Stored data
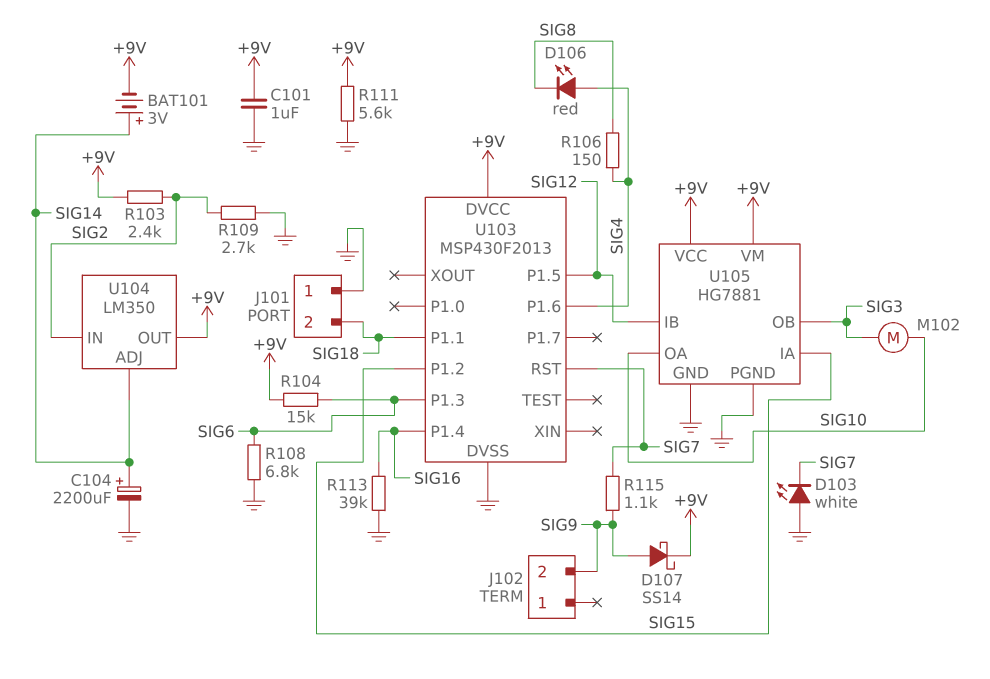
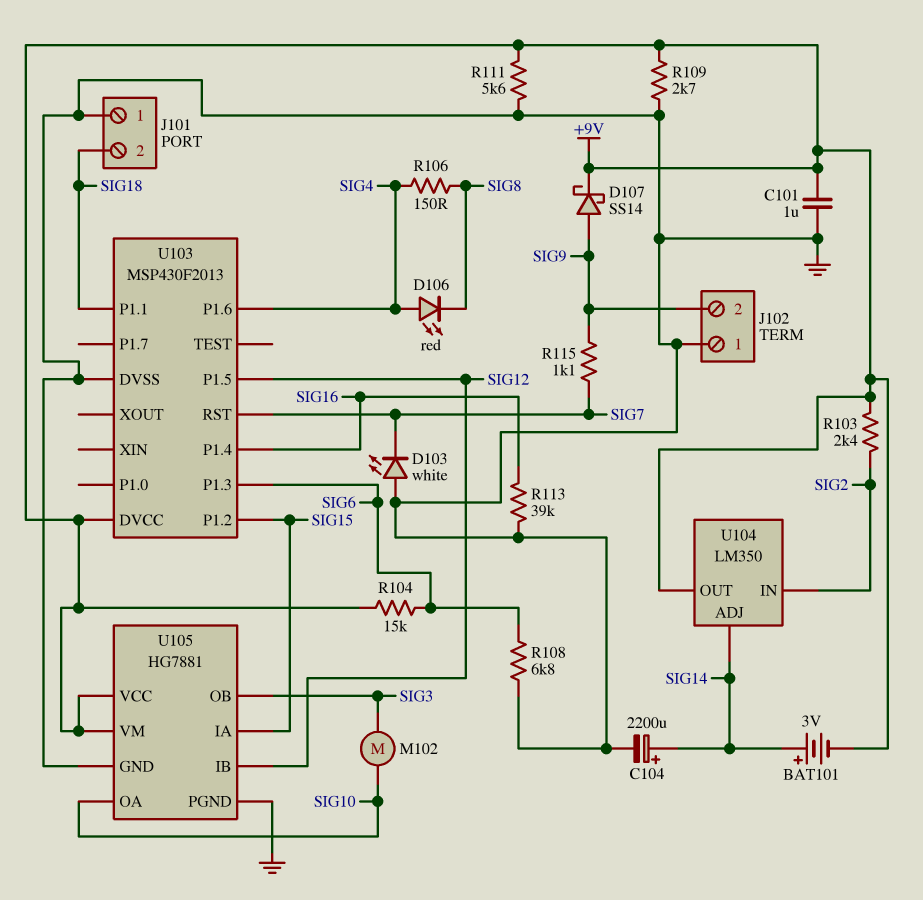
J102 pin 1: none -> GND
R109: 2.7k (GND, SIG2) -> 2.7k (+9V, GND)

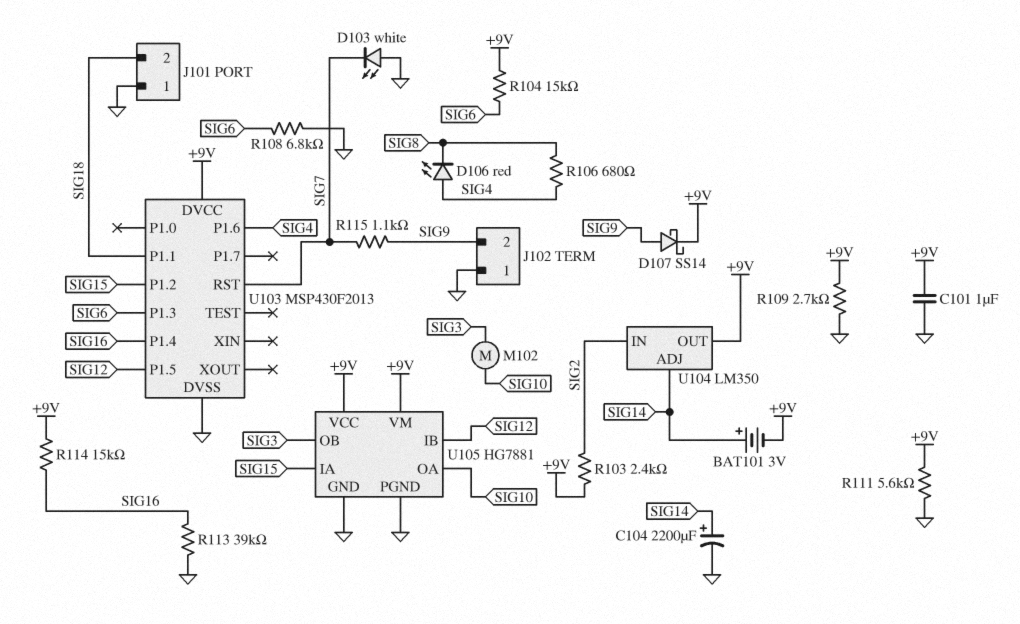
R106: 150 (SIG4, SIG8) -> 680 (SIG4, SIG8)
R114: none -> 15k (+9V, SIG16)

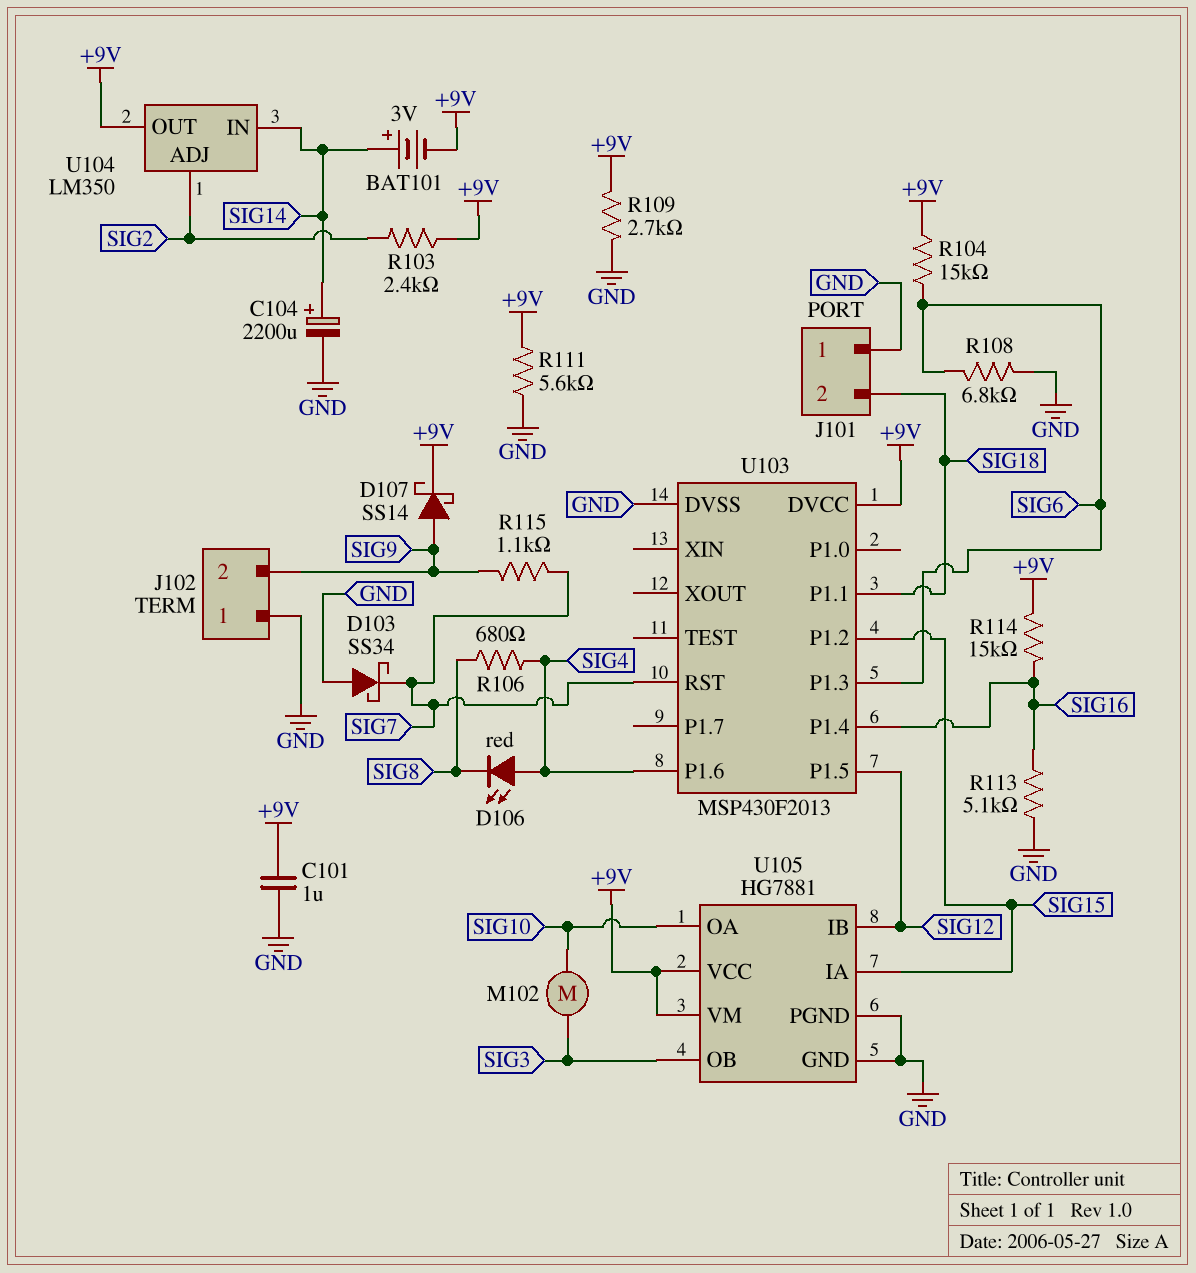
D103: LED white (A GND, K SIG7) -> schottky SS34 (A GND, K SIG7)
R113: 39k (GND, SIG16) -> 5.1k (GND, SIG16)
U104 pin ADJ: SIG14 -> SIG2
U104 pin IN: SIG2 -> SIG14

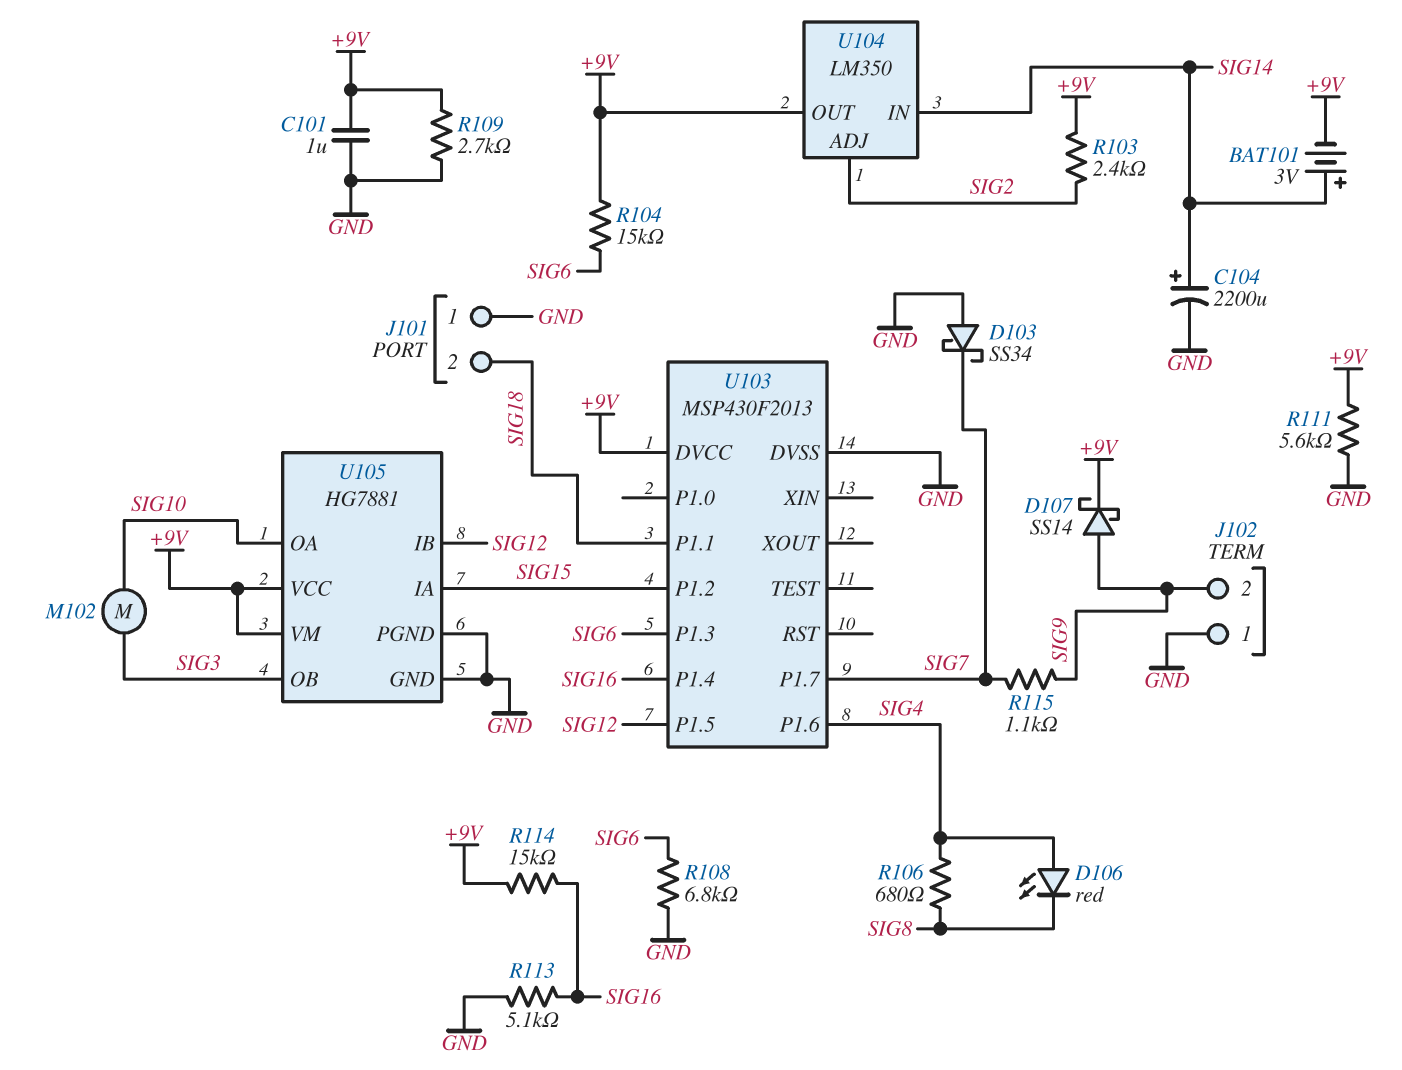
U103 pin P1.7: none -> SIG7
U103 pin RST: SIG7 -> none

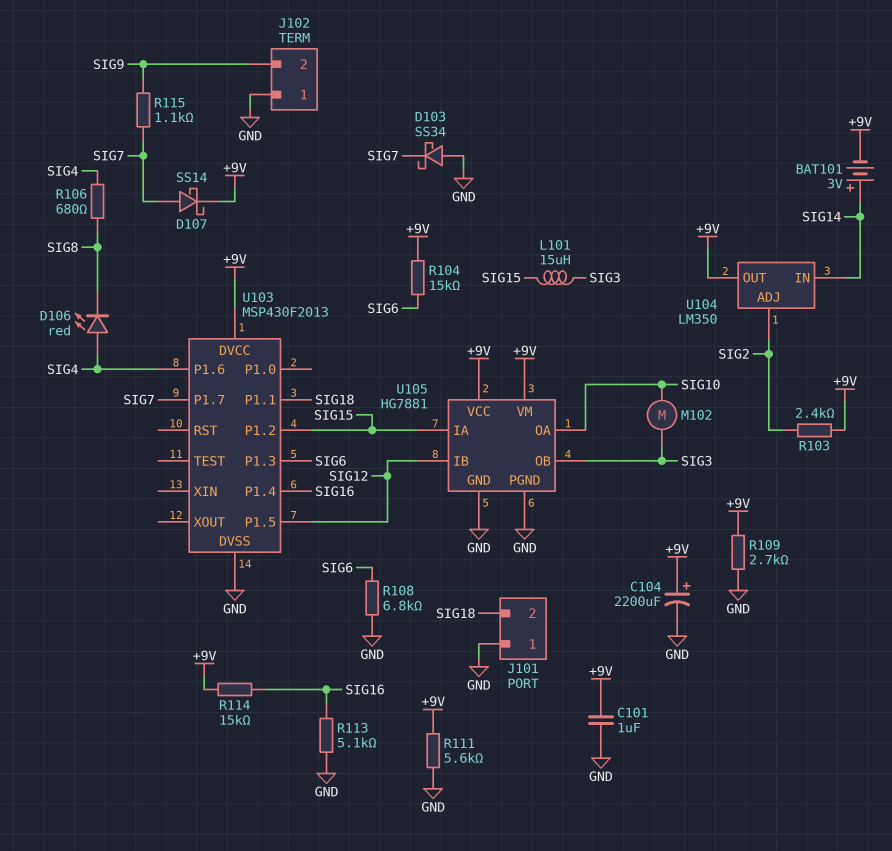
C104: 2200uF (plus SIG14, minus GND) -> 2200uF (plus +9V, minus GND)
D107: schottky SS14 (A SIG9, K +9V) -> schottky SS14 (A SIG7, K +9V)
L101: none -> 15uH (SIG3, SIG15)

Exercise instructions> Give all the entries again exactly, dropping each picture.

Answer>
J102 pin 1: none -> GND
R109: 2.7k (GND, SIG2) -> 2.7k (+9V, GND)

R106: 150 (SIG4, SIG8) -> 680 (SIG4, SIG8)
R114: none -> 15k (+9V, SIG16)

D103: LED white (A GND, K SIG7) -> schottky SS34 (A GND, K SIG7)
R113: 39k (GND, SIG16) -> 5.1k (GND, SIG16)
U104 pin ADJ: SIG14 -> SIG2
U104 pin IN: SIG2 -> SIG14

U103 pin P1.7: none -> SIG7
U103 pin RST: SIG7 -> none

C104: 2200uF (plus SIG14, minus GND) -> 2200uF (plus +9V, minus GND)
D107: schottky SS14 (A SIG9, K +9V) -> schottky SS14 (A SIG7, K +9V)
L101: none -> 15uH (SIG3, SIG15)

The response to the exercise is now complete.